*** Opening Material for the task ***

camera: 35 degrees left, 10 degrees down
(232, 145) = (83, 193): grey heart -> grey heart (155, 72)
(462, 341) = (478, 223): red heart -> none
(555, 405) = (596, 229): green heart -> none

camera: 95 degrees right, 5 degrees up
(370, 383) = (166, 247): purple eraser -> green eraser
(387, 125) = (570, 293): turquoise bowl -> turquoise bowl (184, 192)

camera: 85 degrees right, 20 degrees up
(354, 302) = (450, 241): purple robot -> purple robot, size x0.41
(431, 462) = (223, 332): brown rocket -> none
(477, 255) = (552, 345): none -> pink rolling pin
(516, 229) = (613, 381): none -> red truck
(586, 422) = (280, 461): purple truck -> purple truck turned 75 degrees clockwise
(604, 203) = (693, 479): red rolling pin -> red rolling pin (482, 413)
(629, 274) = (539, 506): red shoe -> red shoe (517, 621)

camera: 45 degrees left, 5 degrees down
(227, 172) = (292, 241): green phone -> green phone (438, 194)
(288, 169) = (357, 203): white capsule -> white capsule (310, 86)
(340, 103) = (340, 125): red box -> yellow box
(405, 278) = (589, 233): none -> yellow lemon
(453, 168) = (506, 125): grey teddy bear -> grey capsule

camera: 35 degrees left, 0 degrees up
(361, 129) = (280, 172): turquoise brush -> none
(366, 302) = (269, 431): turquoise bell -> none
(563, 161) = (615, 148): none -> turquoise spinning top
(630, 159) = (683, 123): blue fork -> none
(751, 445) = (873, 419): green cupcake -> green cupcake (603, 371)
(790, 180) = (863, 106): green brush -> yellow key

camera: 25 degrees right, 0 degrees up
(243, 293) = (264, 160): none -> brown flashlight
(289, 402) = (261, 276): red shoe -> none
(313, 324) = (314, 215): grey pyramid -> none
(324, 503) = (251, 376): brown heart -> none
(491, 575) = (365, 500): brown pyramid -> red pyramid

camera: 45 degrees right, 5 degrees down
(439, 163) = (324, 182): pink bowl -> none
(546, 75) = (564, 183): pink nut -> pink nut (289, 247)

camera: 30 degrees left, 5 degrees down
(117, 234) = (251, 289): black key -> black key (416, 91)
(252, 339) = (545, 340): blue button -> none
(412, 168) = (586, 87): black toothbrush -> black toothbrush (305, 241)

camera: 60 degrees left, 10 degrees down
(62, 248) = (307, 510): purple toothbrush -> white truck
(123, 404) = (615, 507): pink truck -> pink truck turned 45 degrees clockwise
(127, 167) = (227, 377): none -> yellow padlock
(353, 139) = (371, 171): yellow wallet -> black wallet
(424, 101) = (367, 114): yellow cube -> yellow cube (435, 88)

*** Closing Material for the task ***

* _Assignment_:
Transcribe every record. Match each line exactly.

* _Written solution_:
camera: 35 degrees left, 10 degrees down
(232, 145) = (83, 193): grey heart -> grey heart (155, 72)
(462, 341) = (478, 223): red heart -> none
(555, 405) = (596, 229): green heart -> none

camera: 95 degrees right, 5 degrees up
(370, 383) = (166, 247): purple eraser -> green eraser
(387, 125) = (570, 293): turquoise bowl -> turquoise bowl (184, 192)

camera: 85 degrees right, 20 degrees up
(354, 302) = (450, 241): purple robot -> purple robot, size x0.41
(431, 462) = (223, 332): brown rocket -> none
(477, 255) = (552, 345): none -> pink rolling pin
(516, 229) = (613, 381): none -> red truck
(586, 422) = (280, 461): purple truck -> purple truck turned 75 degrees clockwise
(604, 203) = (693, 479): red rolling pin -> red rolling pin (482, 413)
(629, 274) = (539, 506): red shoe -> red shoe (517, 621)

camera: 45 degrees left, 5 degrees down
(227, 172) = (292, 241): green phone -> green phone (438, 194)
(288, 169) = (357, 203): white capsule -> white capsule (310, 86)
(340, 103) = (340, 125): red box -> yellow box
(405, 278) = (589, 233): none -> yellow lemon
(453, 168) = (506, 125): grey teddy bear -> grey capsule

camera: 35 degrees left, 0 degrees up
(361, 129) = (280, 172): turquoise brush -> none
(366, 302) = (269, 431): turquoise bell -> none
(563, 161) = (615, 148): none -> turquoise spinning top
(630, 159) = (683, 123): blue fork -> none
(751, 445) = (873, 419): green cupcake -> green cupcake (603, 371)
(790, 180) = (863, 106): green brush -> yellow key

camera: 25 degrees right, 0 degrees up
(243, 293) = (264, 160): none -> brown flashlight
(289, 402) = (261, 276): red shoe -> none
(313, 324) = (314, 215): grey pyramid -> none
(324, 503) = (251, 376): brown heart -> none
(491, 575) = (365, 500): brown pyramid -> red pyramid

camera: 45 degrees right, 5 degrees down
(439, 163) = (324, 182): pink bowl -> none
(546, 75) = (564, 183): pink nut -> pink nut (289, 247)

camera: 30 degrees left, 5 degrees down
(117, 234) = (251, 289): black key -> black key (416, 91)
(252, 339) = (545, 340): blue button -> none
(412, 168) = (586, 87): black toothbrush -> black toothbrush (305, 241)

camera: 60 degrees left, 10 degrees down
(62, 248) = (307, 510): purple toothbrush -> white truck
(123, 404) = (615, 507): pink truck -> pink truck turned 45 degrees clockwise
(127, 167) = (227, 377): none -> yellow padlock
(353, 139) = (371, 171): yellow wallet -> black wallet
(424, 101) = (367, 114): yellow cube -> yellow cube (435, 88)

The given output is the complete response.